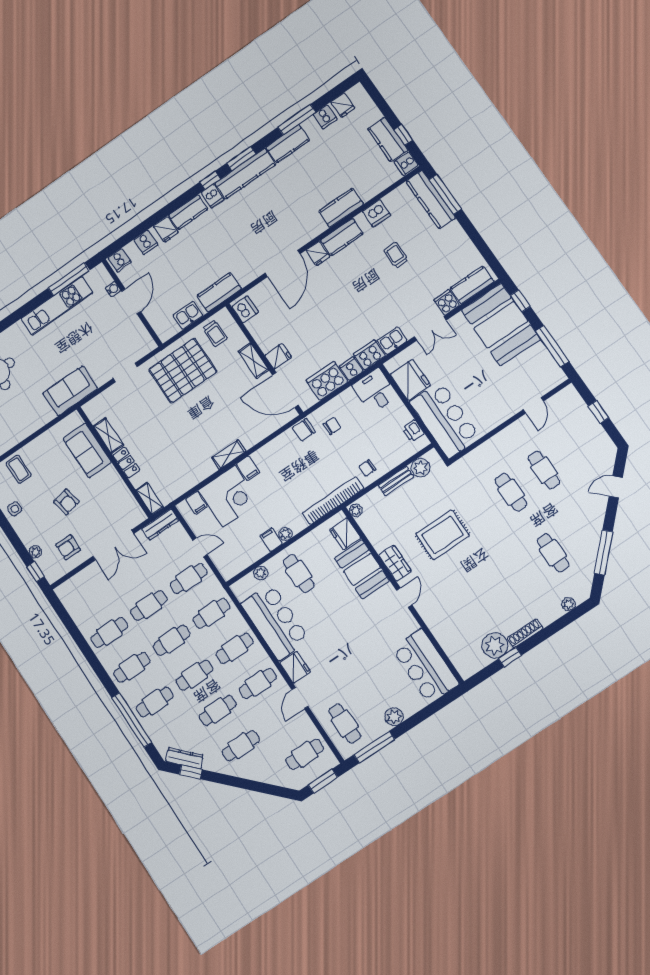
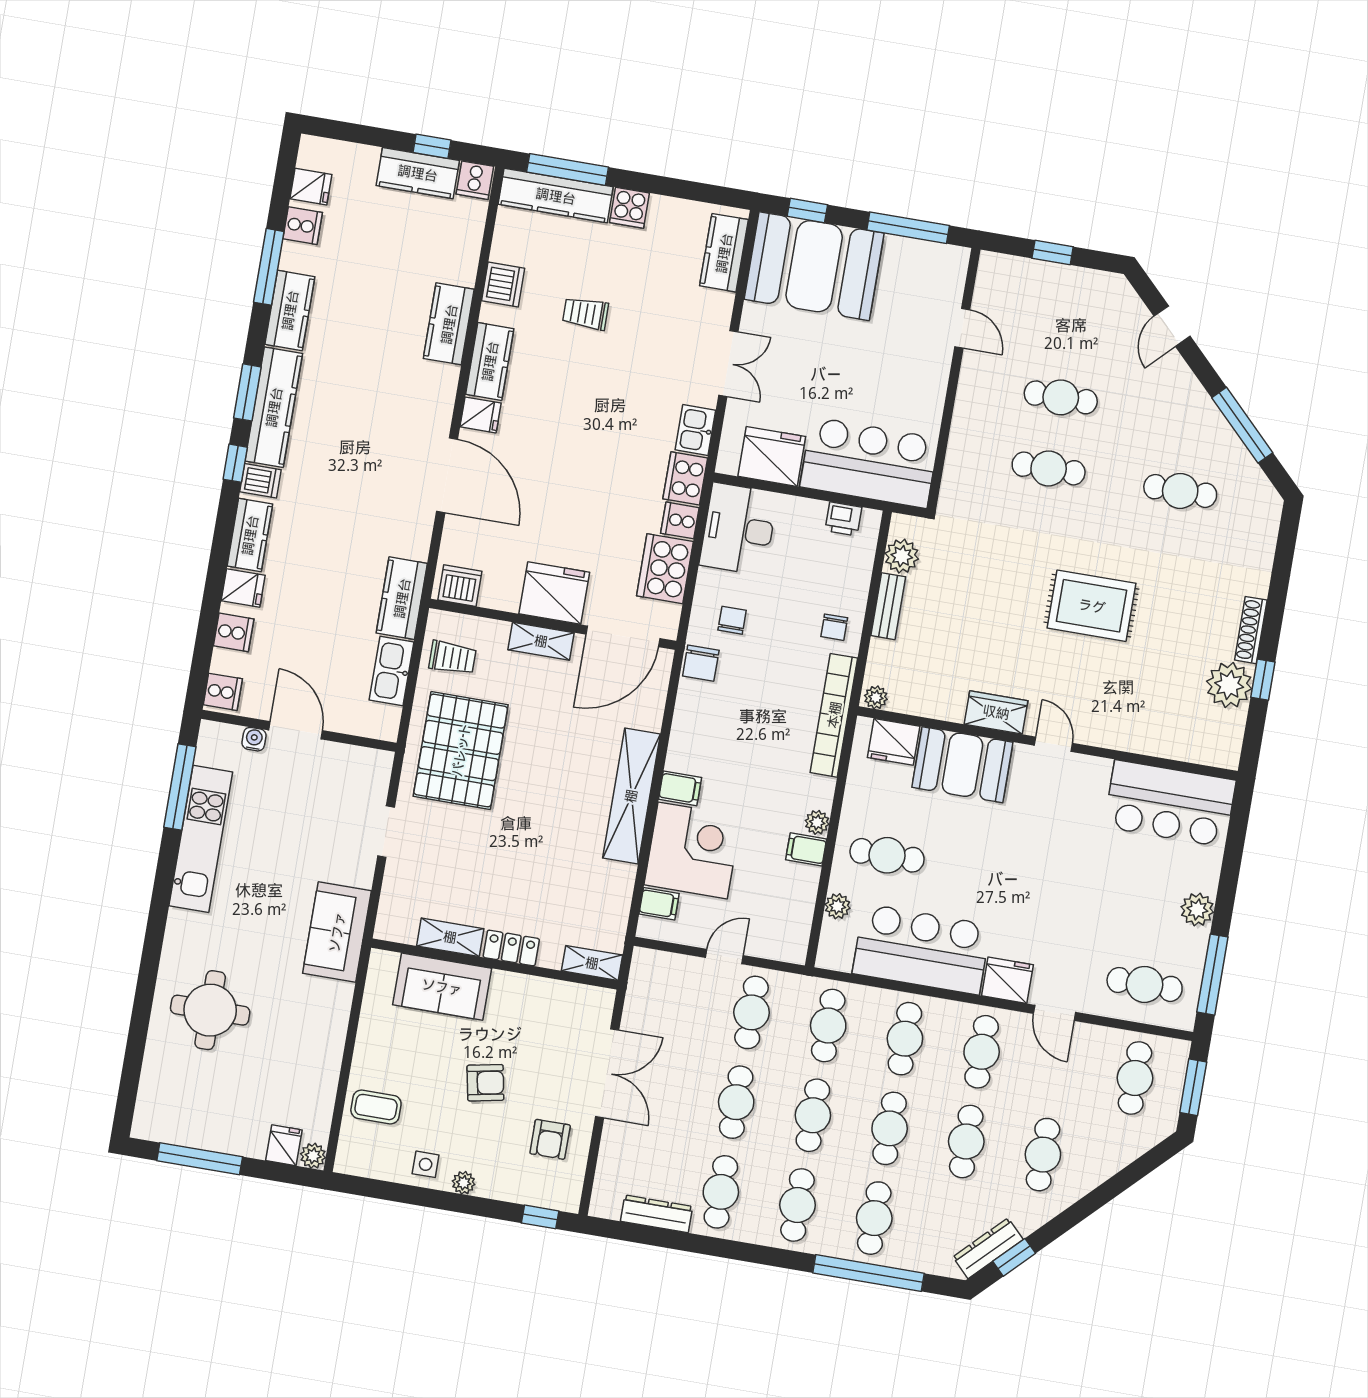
cooker: (447, 302) -> (629, 208), moved, turned -90
kitchen sink: (188, 315) -> (392, 671), width x1.38
fridge: (278, 356) -> (554, 593), width x1.88, depth x1.34
desk: (375, 391) -> (739, 529), width x1.37
shelving: (229, 454) -> (631, 796), width x2.20, depth x1.33
dresser: (160, 525) -> (656, 1214), moved, turned -90
rug: (442, 535) -> (1092, 606), moved, turned 90
plant: (35, 552) -> (464, 1183), moved
plant: (569, 604) -> (1266, 536), removed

•••••

> [Exercise aim]: Every line above is to be duplicated exactly; no picture should be carried over.

> [Response to the exercise]:
cooker: (447, 302) -> (629, 208), moved, turned -90
kitchen sink: (188, 315) -> (392, 671), width x1.38
fridge: (278, 356) -> (554, 593), width x1.88, depth x1.34
desk: (375, 391) -> (739, 529), width x1.37
shelving: (229, 454) -> (631, 796), width x2.20, depth x1.33
dresser: (160, 525) -> (656, 1214), moved, turned -90
rug: (442, 535) -> (1092, 606), moved, turned 90
plant: (35, 552) -> (464, 1183), moved
plant: (569, 604) -> (1266, 536), removed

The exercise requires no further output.